------ DATA SEGMENT

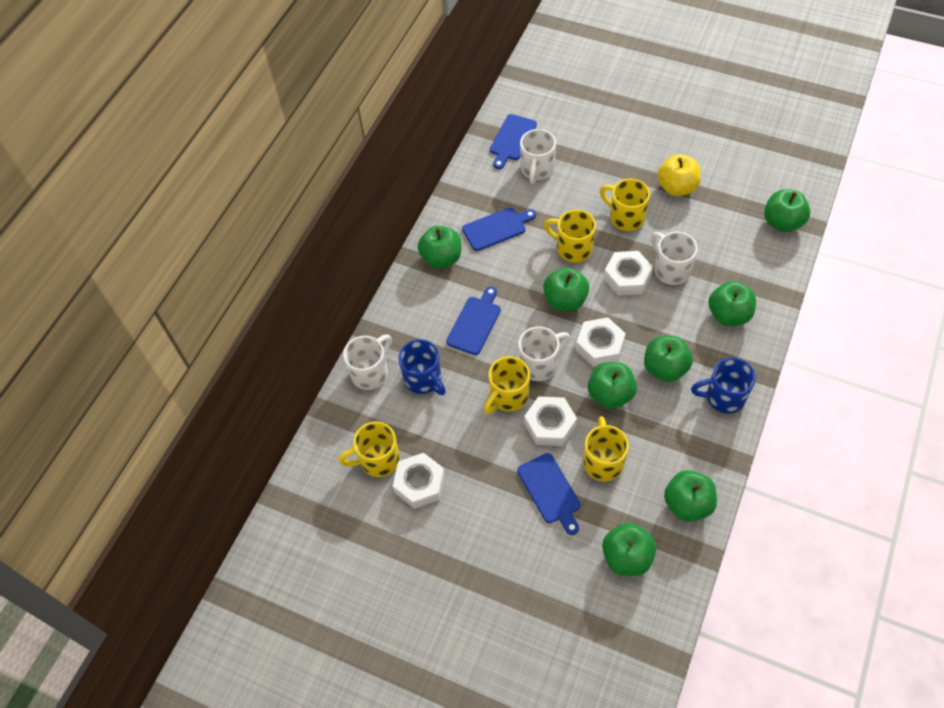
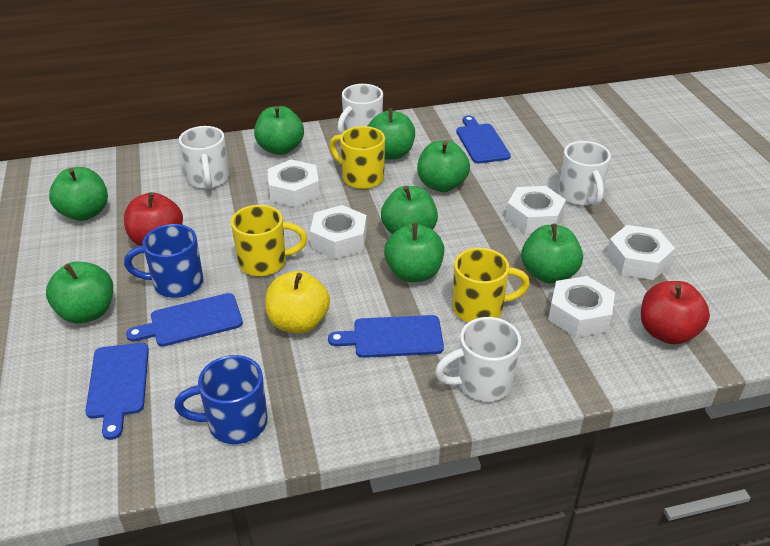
red apple: 0 -> 2
white nut: 4 -> 5
yellow mug: 5 -> 3

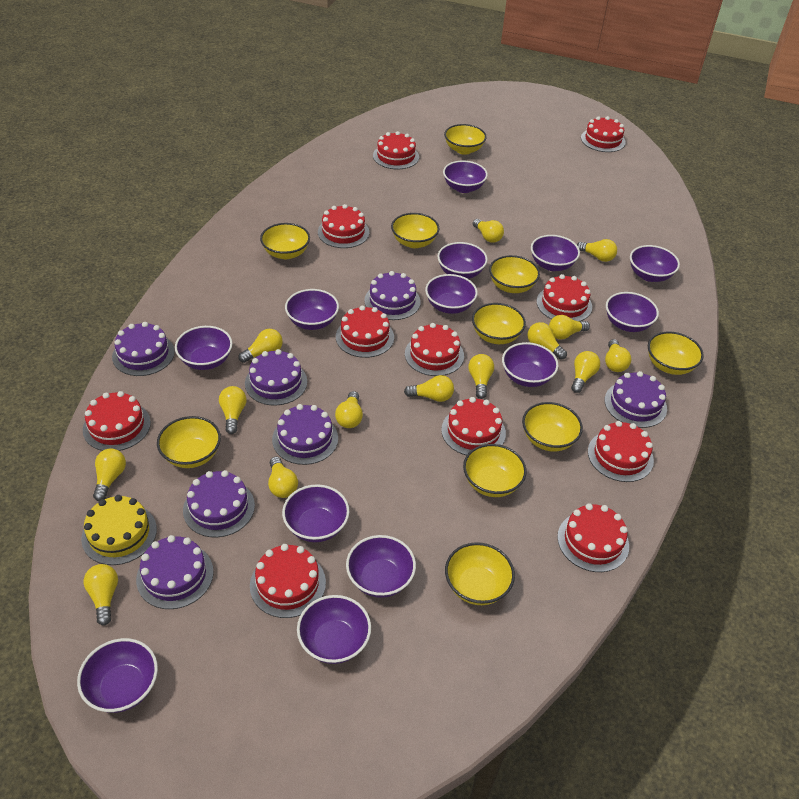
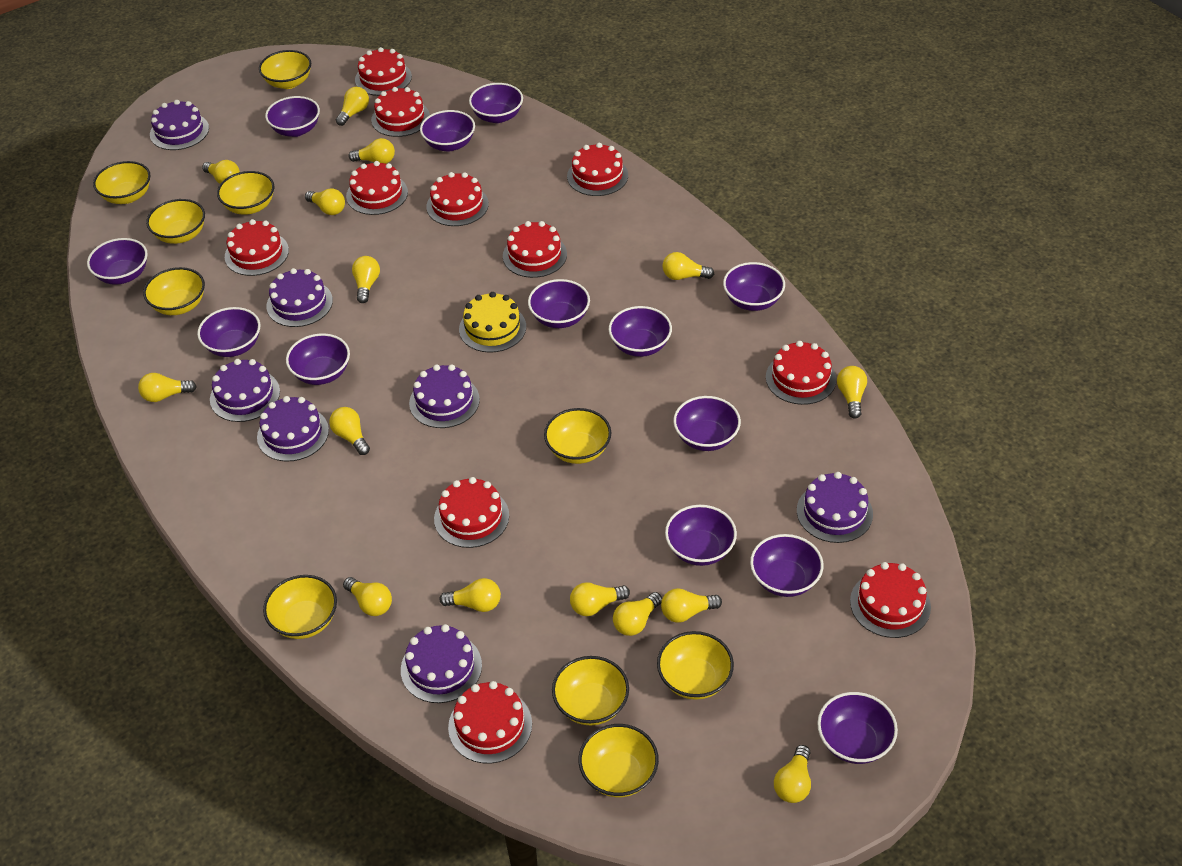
yellow light bulb: 14 -> 15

------------

TASK GOAL - Reproduce every line of the listing above in which the string "yellow" appears.

COMPLETED TASK -
yellow mug: 5 -> 3
yellow light bulb: 14 -> 15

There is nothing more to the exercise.